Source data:

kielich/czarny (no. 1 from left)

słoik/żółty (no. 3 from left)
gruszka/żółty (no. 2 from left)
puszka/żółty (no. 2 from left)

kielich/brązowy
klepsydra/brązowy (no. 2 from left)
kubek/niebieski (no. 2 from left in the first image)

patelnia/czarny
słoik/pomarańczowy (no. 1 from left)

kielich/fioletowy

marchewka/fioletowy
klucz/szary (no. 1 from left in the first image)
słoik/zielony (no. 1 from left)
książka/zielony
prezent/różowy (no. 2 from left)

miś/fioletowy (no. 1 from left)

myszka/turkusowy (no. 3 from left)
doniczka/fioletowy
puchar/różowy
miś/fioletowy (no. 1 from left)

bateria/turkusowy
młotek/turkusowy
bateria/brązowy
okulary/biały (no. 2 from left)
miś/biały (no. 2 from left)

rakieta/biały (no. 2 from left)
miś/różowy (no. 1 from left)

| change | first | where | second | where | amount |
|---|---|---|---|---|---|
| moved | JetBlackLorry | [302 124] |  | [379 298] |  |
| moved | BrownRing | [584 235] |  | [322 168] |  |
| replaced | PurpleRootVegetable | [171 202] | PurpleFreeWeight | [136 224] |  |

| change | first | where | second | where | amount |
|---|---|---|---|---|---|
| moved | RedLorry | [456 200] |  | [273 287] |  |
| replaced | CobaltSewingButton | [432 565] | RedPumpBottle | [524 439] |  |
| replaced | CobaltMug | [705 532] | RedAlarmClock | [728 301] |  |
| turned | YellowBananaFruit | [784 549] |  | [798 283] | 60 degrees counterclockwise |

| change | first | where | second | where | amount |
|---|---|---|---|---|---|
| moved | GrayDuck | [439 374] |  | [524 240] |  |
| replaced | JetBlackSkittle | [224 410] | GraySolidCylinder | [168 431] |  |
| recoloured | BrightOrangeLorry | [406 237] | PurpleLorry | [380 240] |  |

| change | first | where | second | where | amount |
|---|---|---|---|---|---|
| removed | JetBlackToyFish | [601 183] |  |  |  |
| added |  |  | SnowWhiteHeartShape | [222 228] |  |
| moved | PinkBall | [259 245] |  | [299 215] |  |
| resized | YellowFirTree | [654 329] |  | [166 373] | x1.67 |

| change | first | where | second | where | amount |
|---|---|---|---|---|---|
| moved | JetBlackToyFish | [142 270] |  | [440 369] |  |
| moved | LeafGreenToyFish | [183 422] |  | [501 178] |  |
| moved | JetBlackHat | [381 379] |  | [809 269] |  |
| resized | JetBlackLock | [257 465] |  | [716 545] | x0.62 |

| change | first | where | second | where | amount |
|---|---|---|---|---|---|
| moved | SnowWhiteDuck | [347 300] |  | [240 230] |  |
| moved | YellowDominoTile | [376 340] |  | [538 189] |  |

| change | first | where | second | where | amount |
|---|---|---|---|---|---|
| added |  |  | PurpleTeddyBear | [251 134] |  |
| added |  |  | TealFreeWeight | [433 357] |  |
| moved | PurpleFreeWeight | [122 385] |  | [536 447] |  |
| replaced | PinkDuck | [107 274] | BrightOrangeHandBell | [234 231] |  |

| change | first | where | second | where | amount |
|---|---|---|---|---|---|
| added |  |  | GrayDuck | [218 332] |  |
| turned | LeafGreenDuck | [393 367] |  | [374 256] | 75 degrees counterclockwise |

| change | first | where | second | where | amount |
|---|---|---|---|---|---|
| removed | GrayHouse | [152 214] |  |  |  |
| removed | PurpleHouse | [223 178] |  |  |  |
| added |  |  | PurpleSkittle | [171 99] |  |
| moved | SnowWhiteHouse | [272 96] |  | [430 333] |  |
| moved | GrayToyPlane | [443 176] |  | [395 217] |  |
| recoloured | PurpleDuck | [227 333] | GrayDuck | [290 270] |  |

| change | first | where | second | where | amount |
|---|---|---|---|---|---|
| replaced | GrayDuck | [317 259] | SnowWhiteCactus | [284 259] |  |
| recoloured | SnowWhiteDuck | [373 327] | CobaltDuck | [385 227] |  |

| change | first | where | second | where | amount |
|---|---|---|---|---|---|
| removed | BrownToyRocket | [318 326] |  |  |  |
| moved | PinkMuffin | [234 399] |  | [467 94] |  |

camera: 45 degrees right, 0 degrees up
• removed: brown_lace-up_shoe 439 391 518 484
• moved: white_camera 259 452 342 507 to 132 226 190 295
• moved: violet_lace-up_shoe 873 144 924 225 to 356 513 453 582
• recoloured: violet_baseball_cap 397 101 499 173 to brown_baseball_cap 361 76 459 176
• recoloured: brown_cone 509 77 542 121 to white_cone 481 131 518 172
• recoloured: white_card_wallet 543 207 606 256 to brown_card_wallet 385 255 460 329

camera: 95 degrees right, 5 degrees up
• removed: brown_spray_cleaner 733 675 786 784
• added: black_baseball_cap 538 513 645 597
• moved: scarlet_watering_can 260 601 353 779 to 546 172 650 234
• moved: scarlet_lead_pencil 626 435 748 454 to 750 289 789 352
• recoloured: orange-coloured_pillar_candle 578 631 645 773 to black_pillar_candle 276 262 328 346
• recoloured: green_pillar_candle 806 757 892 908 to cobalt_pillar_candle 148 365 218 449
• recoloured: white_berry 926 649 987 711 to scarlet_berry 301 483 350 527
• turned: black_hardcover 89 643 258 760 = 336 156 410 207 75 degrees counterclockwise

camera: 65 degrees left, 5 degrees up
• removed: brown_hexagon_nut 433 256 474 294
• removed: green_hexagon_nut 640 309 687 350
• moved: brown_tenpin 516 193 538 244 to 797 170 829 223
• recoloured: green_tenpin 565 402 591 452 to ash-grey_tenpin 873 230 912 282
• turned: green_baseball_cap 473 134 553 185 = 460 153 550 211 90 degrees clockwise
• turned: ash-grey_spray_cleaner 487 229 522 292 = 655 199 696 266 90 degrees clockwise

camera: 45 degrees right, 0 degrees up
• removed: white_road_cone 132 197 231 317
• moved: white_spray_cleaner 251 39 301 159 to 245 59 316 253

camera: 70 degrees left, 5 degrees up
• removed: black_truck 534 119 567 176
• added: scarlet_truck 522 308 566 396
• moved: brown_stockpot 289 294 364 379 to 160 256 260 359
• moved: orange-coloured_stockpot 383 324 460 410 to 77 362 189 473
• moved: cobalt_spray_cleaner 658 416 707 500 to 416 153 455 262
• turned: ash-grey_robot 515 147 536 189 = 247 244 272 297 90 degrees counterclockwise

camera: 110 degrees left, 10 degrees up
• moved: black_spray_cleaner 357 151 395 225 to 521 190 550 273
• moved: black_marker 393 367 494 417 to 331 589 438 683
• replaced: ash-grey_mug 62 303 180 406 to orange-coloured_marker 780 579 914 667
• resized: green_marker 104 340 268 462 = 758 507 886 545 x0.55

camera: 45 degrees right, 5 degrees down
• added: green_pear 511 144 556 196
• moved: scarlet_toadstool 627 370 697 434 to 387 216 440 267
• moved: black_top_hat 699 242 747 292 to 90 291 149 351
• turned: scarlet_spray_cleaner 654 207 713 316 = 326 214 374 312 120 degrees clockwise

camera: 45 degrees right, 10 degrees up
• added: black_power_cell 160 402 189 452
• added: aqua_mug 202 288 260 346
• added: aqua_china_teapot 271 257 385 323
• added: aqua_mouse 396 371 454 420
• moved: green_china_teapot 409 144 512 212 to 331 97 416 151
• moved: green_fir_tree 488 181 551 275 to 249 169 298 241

◆ DESCRIPTION OF THE TASK:
From the line that has "391 518 484" through the line that has "131 518 172", copy every line exactly as it appears above, and leave out all others.

◆ WRITTEN RESPONSE:
• removed: brown_lace-up_shoe 439 391 518 484
• moved: white_camera 259 452 342 507 to 132 226 190 295
• moved: violet_lace-up_shoe 873 144 924 225 to 356 513 453 582
• recoloured: violet_baseball_cap 397 101 499 173 to brown_baseball_cap 361 76 459 176
• recoloured: brown_cone 509 77 542 121 to white_cone 481 131 518 172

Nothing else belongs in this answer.